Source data
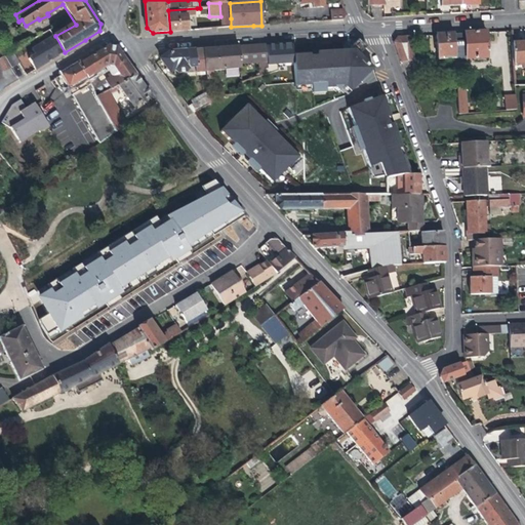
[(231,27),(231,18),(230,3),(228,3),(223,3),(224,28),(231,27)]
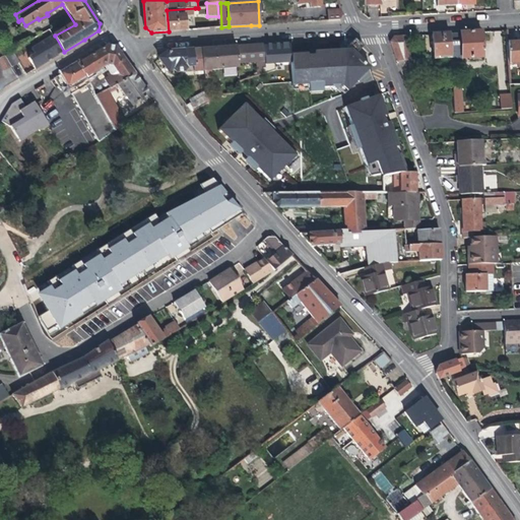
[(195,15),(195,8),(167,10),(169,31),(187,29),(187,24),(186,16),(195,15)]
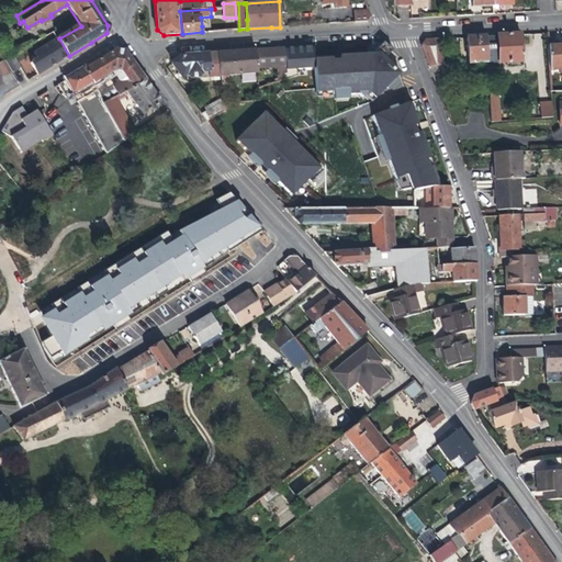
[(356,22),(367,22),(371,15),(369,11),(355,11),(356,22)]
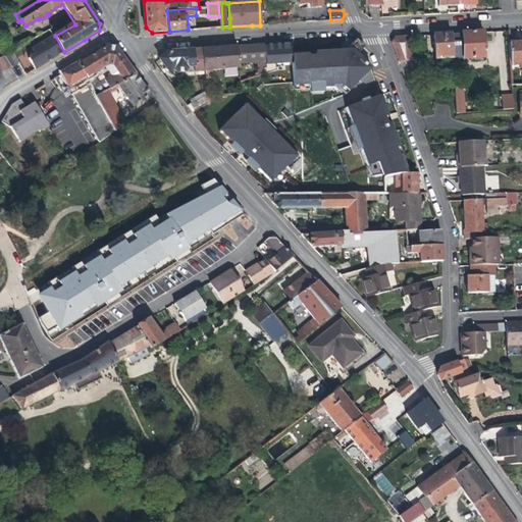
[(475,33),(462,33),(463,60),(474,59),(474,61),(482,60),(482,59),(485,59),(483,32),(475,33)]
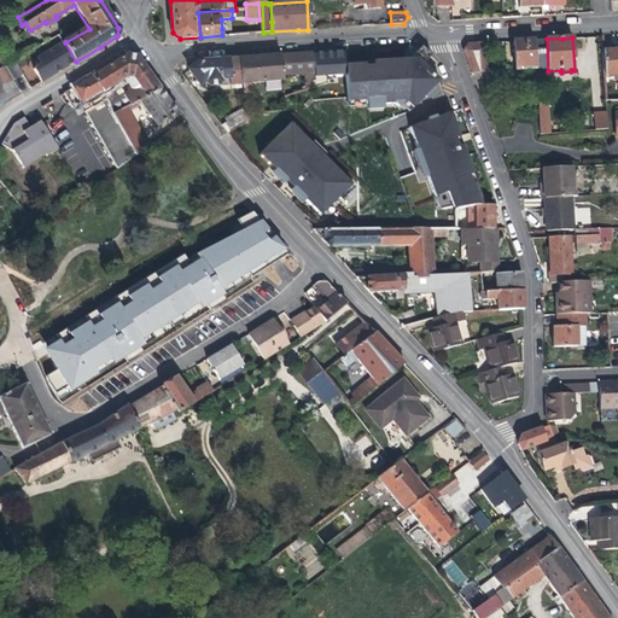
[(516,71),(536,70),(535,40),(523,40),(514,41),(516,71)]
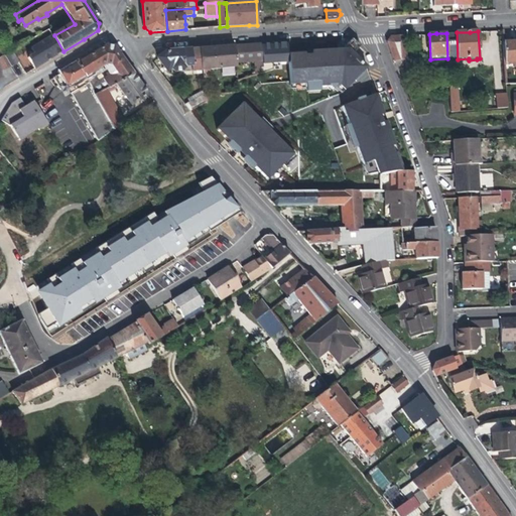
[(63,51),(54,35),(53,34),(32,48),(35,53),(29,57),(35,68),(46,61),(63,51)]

▶ _Directions_: Could the data above be repeated exactly, with every picture dropped?

▶ _Output of the task_:
[(231,27),(231,18),(230,3),(228,3),(223,3),(224,28),(231,27)]
[(195,15),(195,8),(167,10),(169,31),(187,29),(187,24),(186,16),(195,15)]
[(356,22),(367,22),(371,15),(369,11),(355,11),(356,22)]
[(475,33),(462,33),(463,60),(474,59),(474,61),(482,60),(482,59),(485,59),(483,32),(475,33)]
[(516,71),(536,70),(535,40),(523,40),(514,41),(516,71)]
[(63,51),(54,35),(53,34),(32,48),(35,53),(29,57),(35,68),(46,61),(63,51)]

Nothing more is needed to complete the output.